| Task brief |
Although the records include pictures, print only the rest, exactly as written.

[Data excerpts]
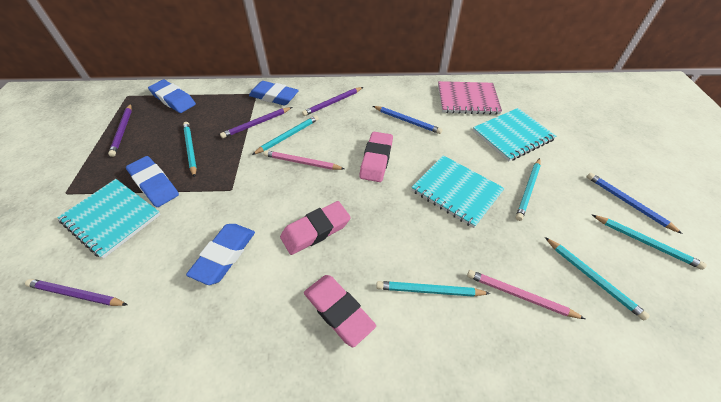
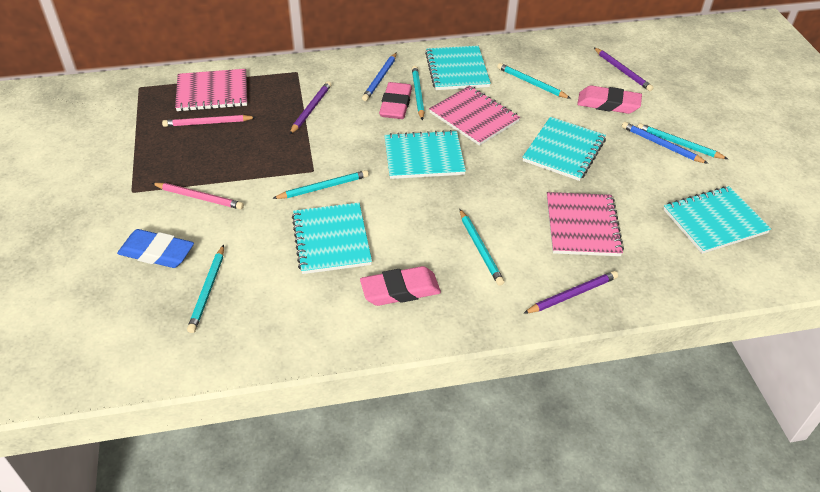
blue eraser: 4 -> 1
pink notebook: 1 -> 3
purple pencil: 4 -> 3
turquoise notebook: 3 -> 5

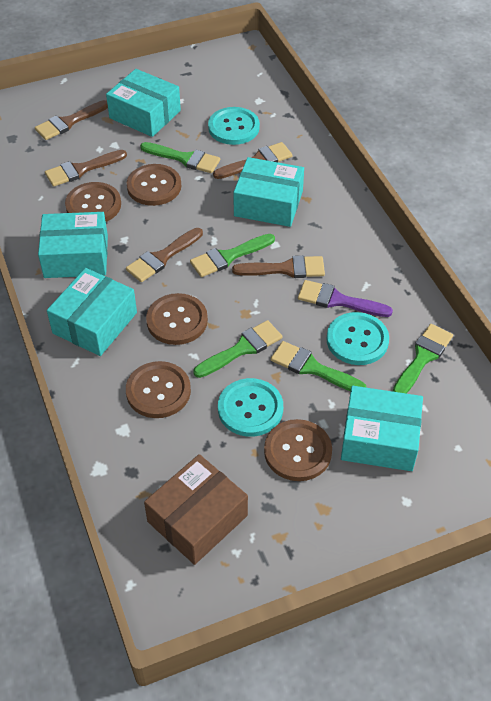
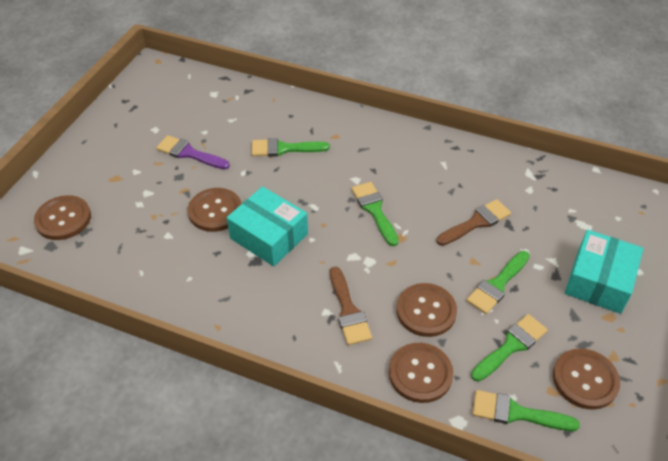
brown box: 1 -> 0
brown brush: 5 -> 2
turquoise box: 5 -> 2
turquoise button: 3 -> 0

| Worked solution |
blue eraser: 4 -> 1
pink notebook: 1 -> 3
purple pencil: 4 -> 3
turquoise notebook: 3 -> 5

brown box: 1 -> 0
brown brush: 5 -> 2
turquoise box: 5 -> 2
turquoise button: 3 -> 0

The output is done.